* _GOAL OF THE EXERCISE_
Working from the data below, write out exactly the lines from its first through the line that contains "yellow capsule: 3 -> 6", both ends included and pictures omitted.

* _MATERIAL FOR THE TASK_
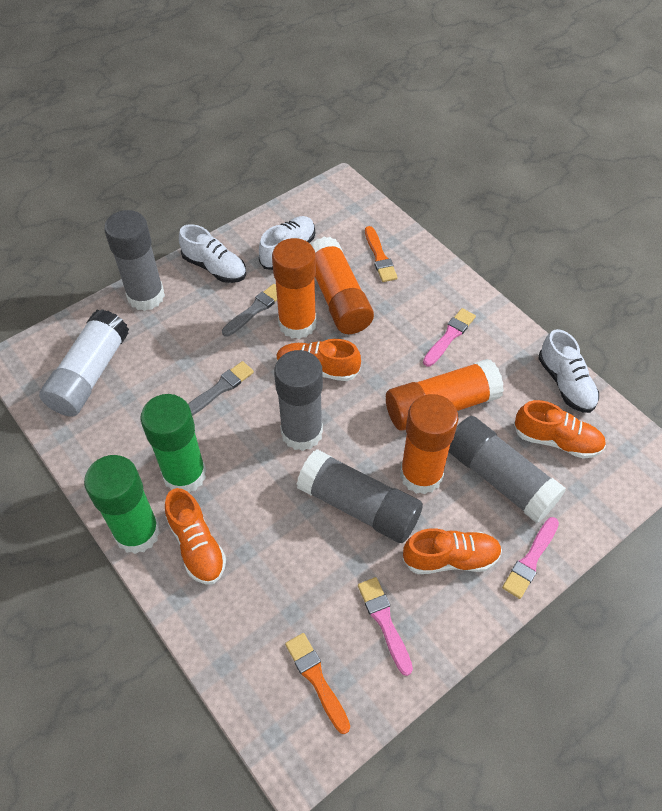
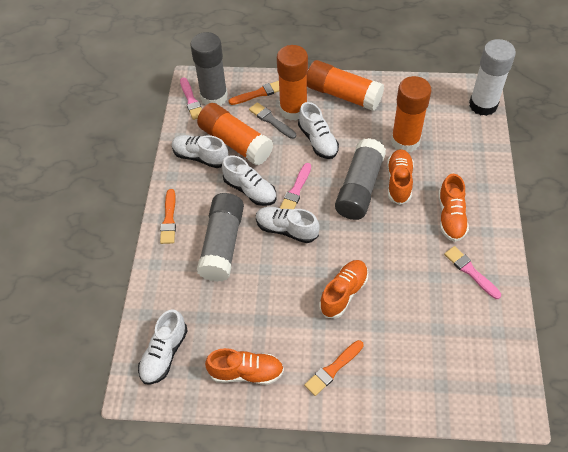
green glue stick: 2 -> 0
grey brush: 2 -> 1
grey glue stick: 4 -> 3
orange brush: 2 -> 3
white shoe: 3 -> 5

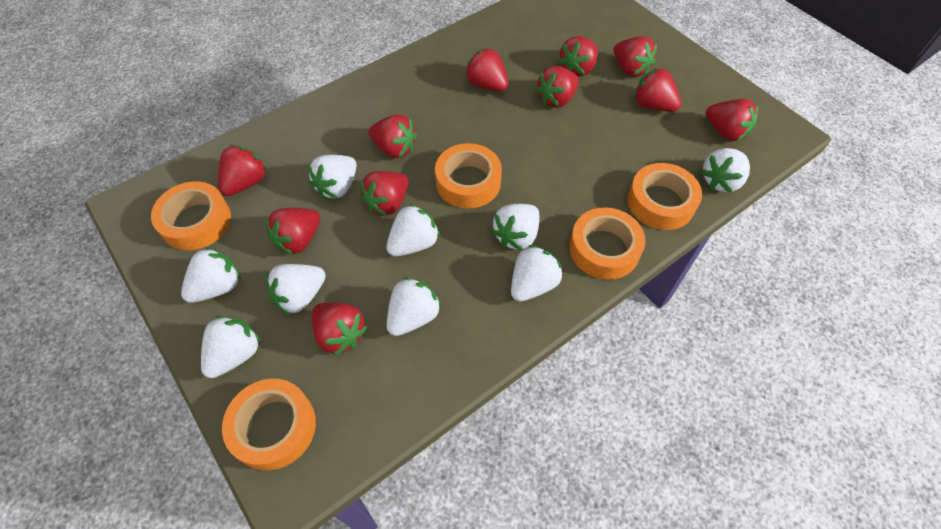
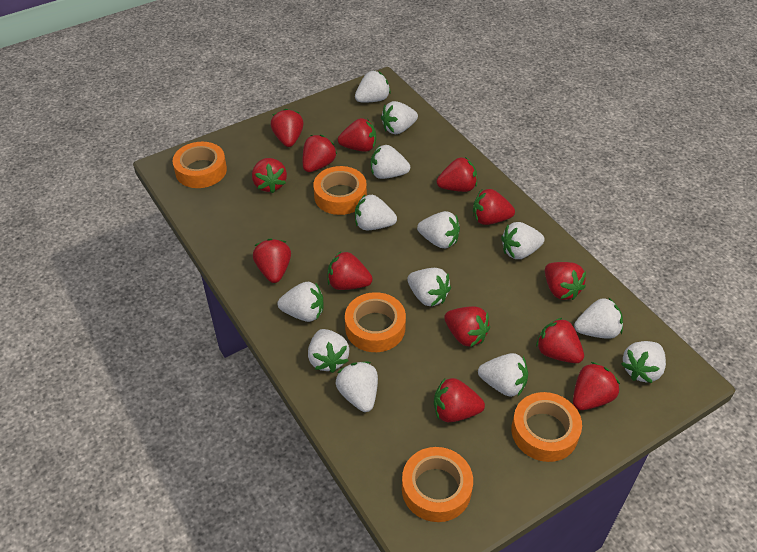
red strawberry: 11 -> 13
white strawberry: 9 -> 13

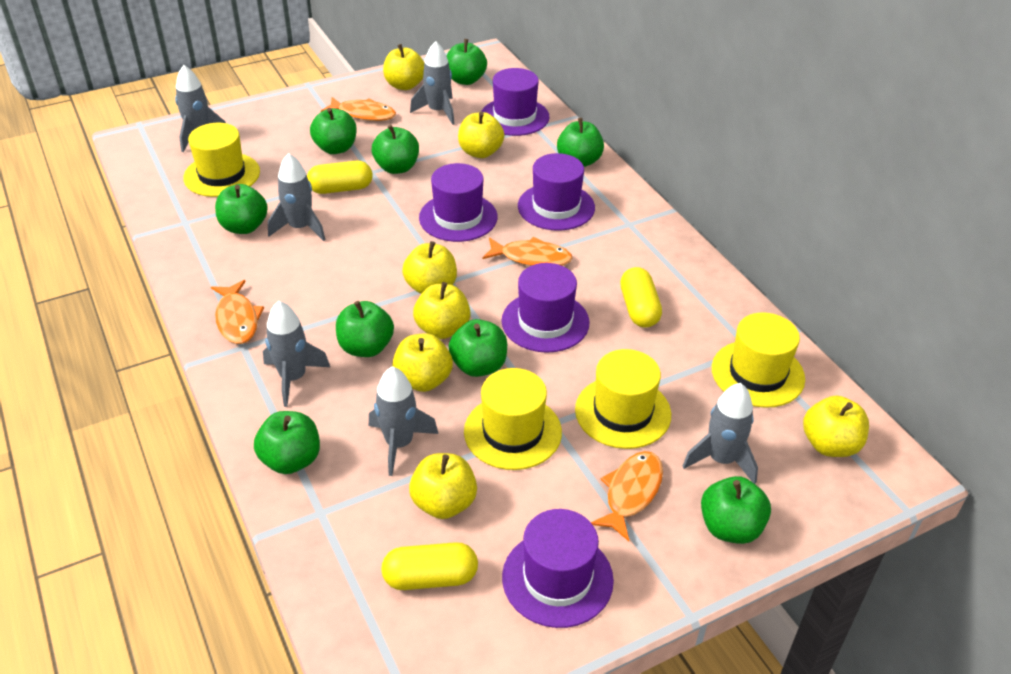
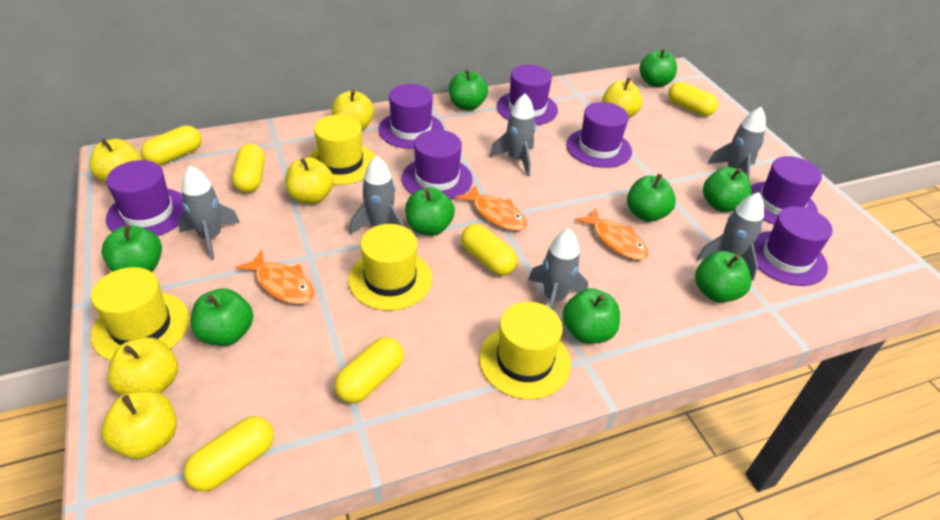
orange fish: 4 -> 3
purple hat: 5 -> 7
yellow apple: 7 -> 6
yellow capsule: 3 -> 6

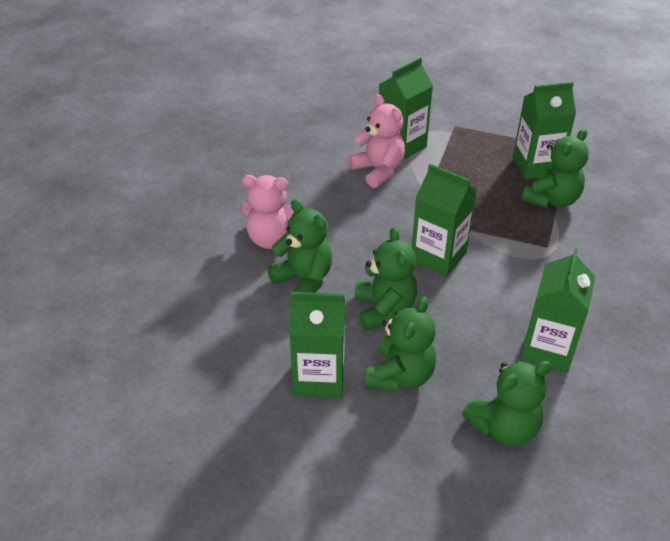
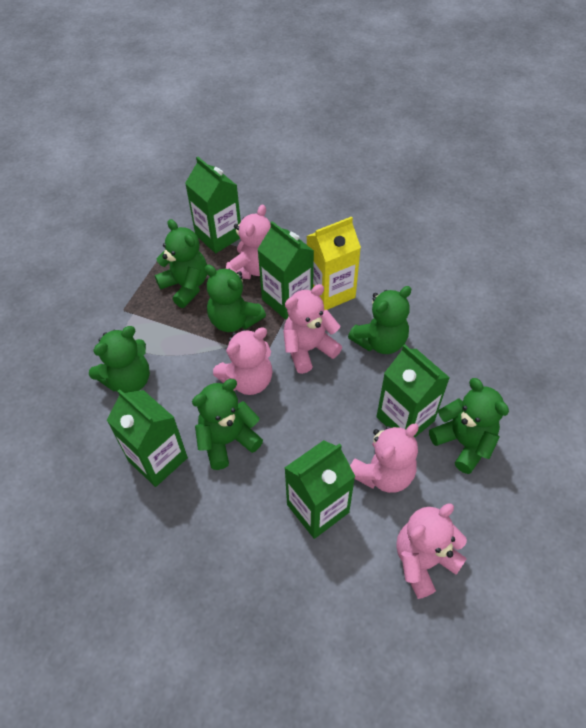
green teddy bear: 5 -> 6
pink teddy bear: 2 -> 5
yellow carton: 0 -> 1

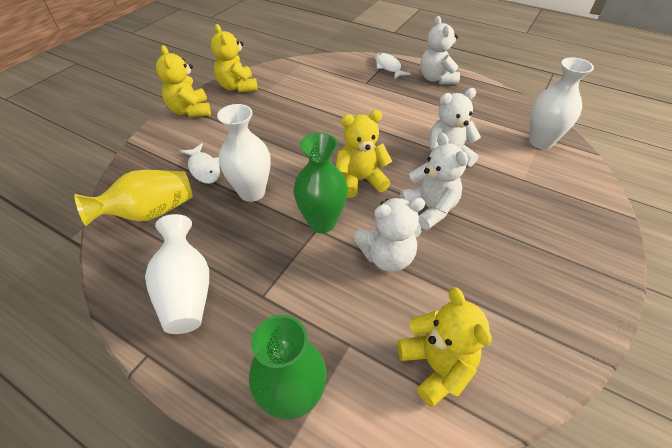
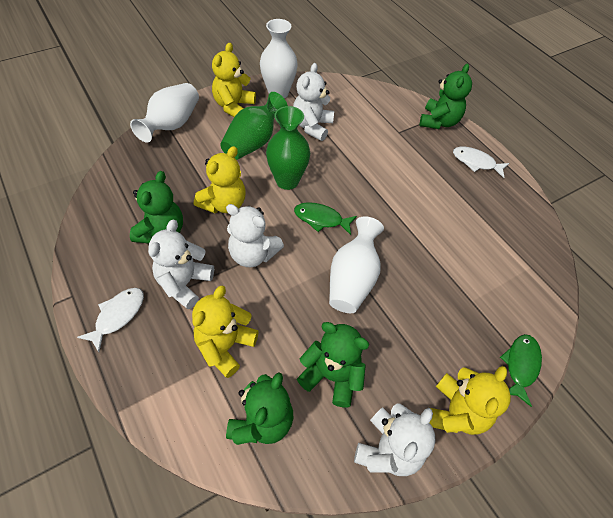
green fish: 0 -> 2
green teddy bear: 0 -> 4
yellow vase: 1 -> 0

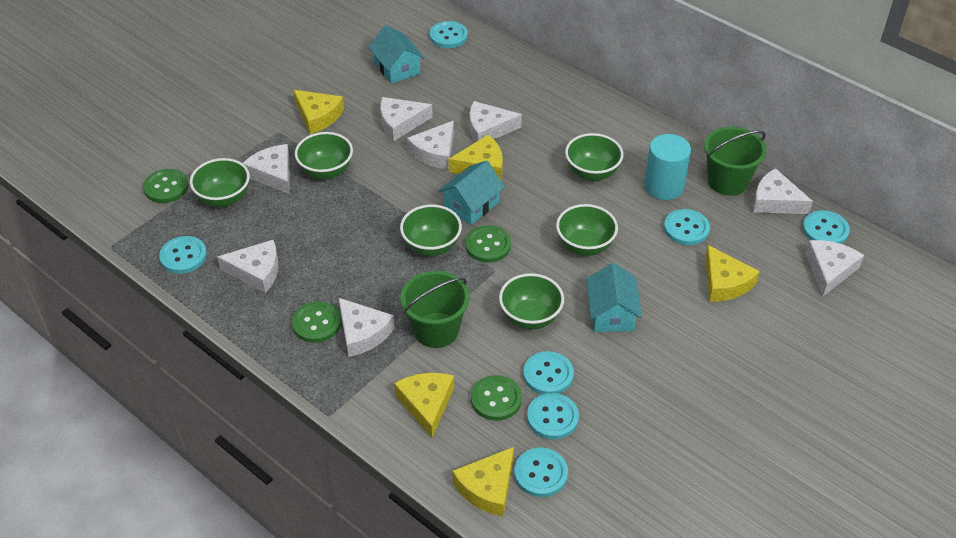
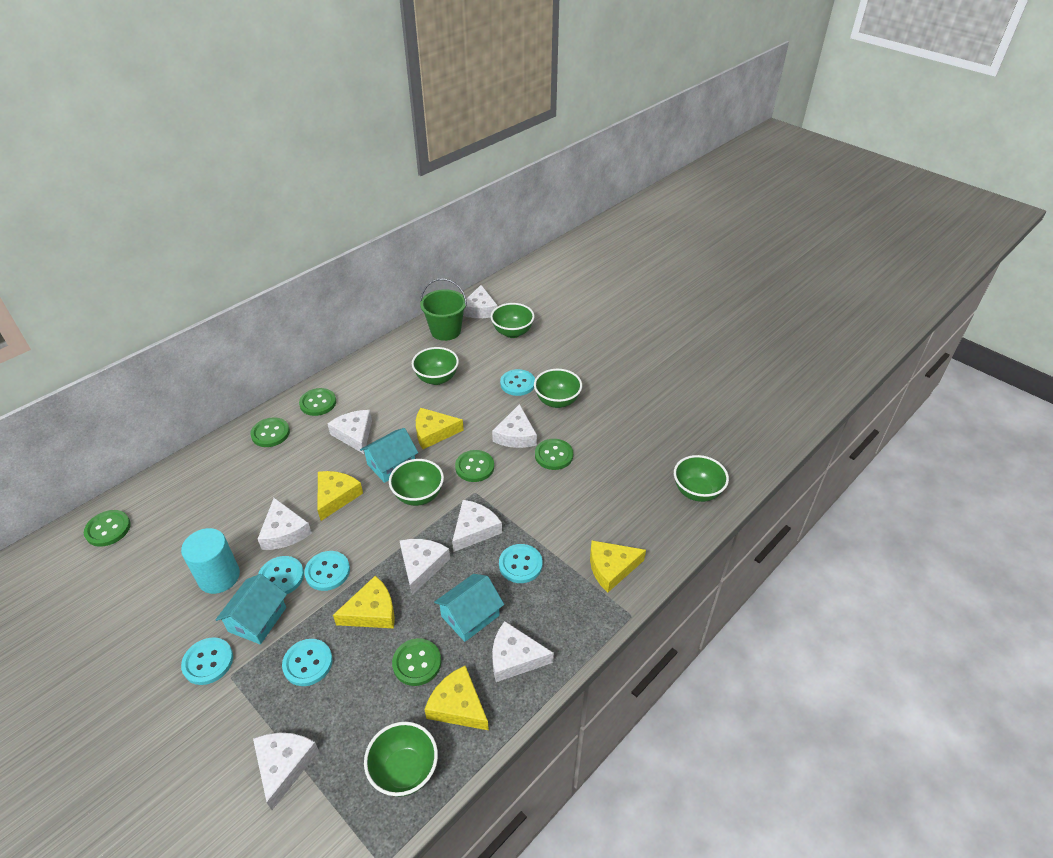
green bucket: 2 -> 1
green button: 4 -> 6
turquoise button: 7 -> 6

* _SOLVED EXERCISE_
green glue stick: 2 -> 0
grey brush: 2 -> 1
grey glue stick: 4 -> 3
orange brush: 2 -> 3
white shoe: 3 -> 5

red strawberry: 11 -> 13
white strawberry: 9 -> 13

orange fish: 4 -> 3
purple hat: 5 -> 7
yellow apple: 7 -> 6
yellow capsule: 3 -> 6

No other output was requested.